(Data extract)
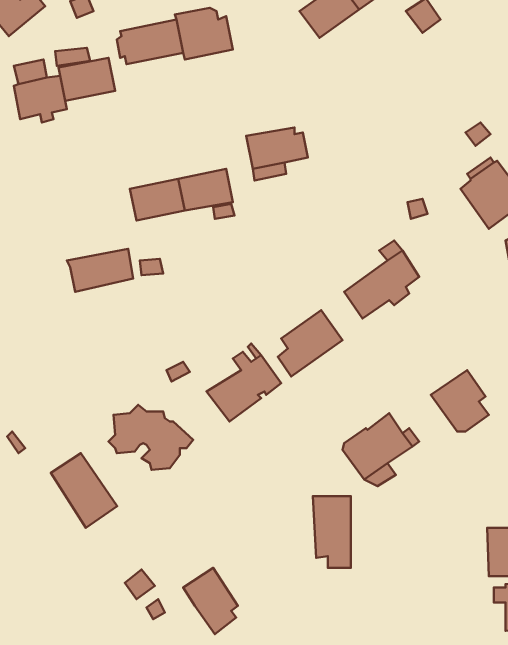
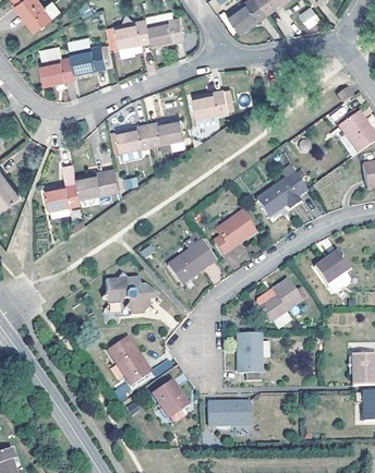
building: none -> [45,182,82,218]
building: [51,453,117,528] -> [108,336,152,385]
building: none -> [207,401,251,425]

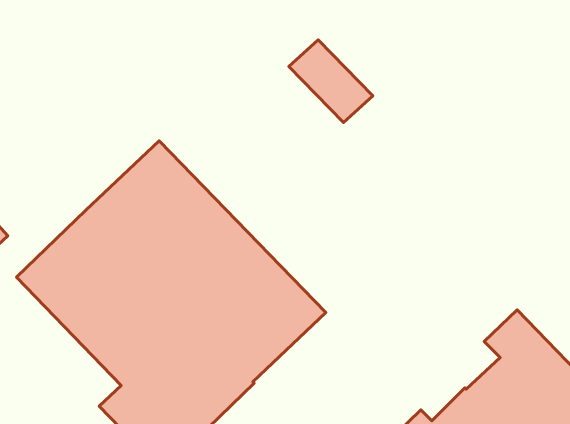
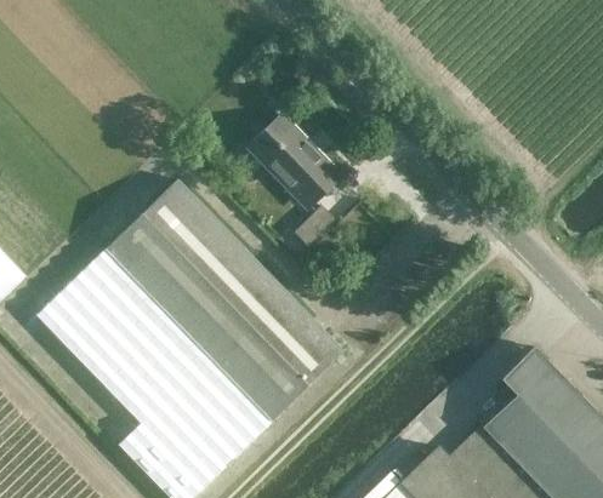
building: [289,40,373,123] -> [252,120,336,202]
building: none -> [294,205,335,246]

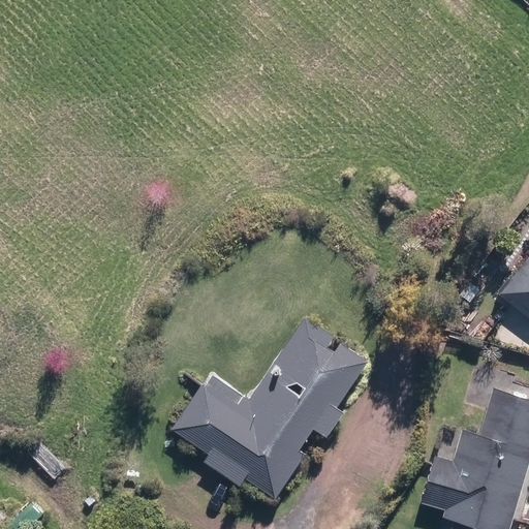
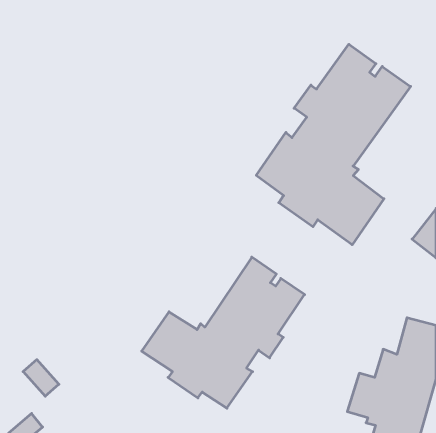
building: none -> [256,44,411,245]

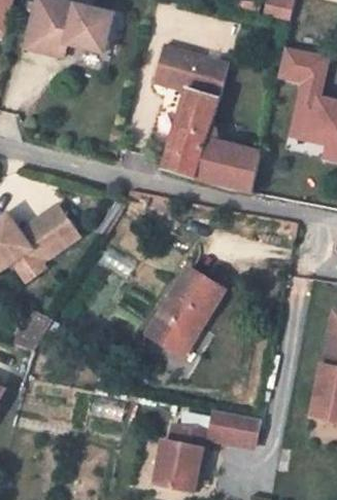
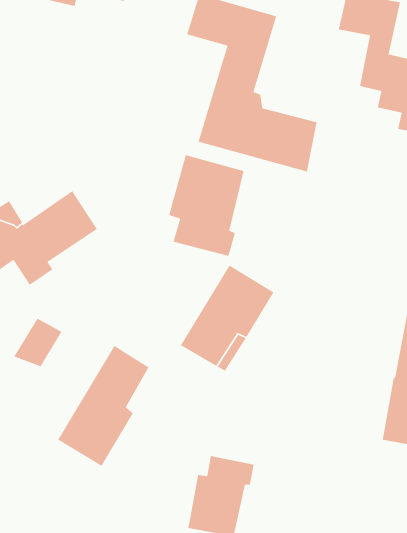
building: none -> [168,154,244,257]
building: none -> [57,345,149,467]
building: [207,410,258,444] -> none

(Action item)
Would you retype exactly the lines running from the line that contains "building: [51,453,117,528] ->" through the end of the listing above, both included? Skip every picture.

(Output for this task)
building: [51,453,117,528] -> [108,336,152,385]
building: none -> [207,401,251,425]

building: [289,40,373,123] -> [252,120,336,202]
building: none -> [294,205,335,246]

building: none -> [256,44,411,245]

building: none -> [168,154,244,257]
building: none -> [57,345,149,467]
building: [207,410,258,444] -> none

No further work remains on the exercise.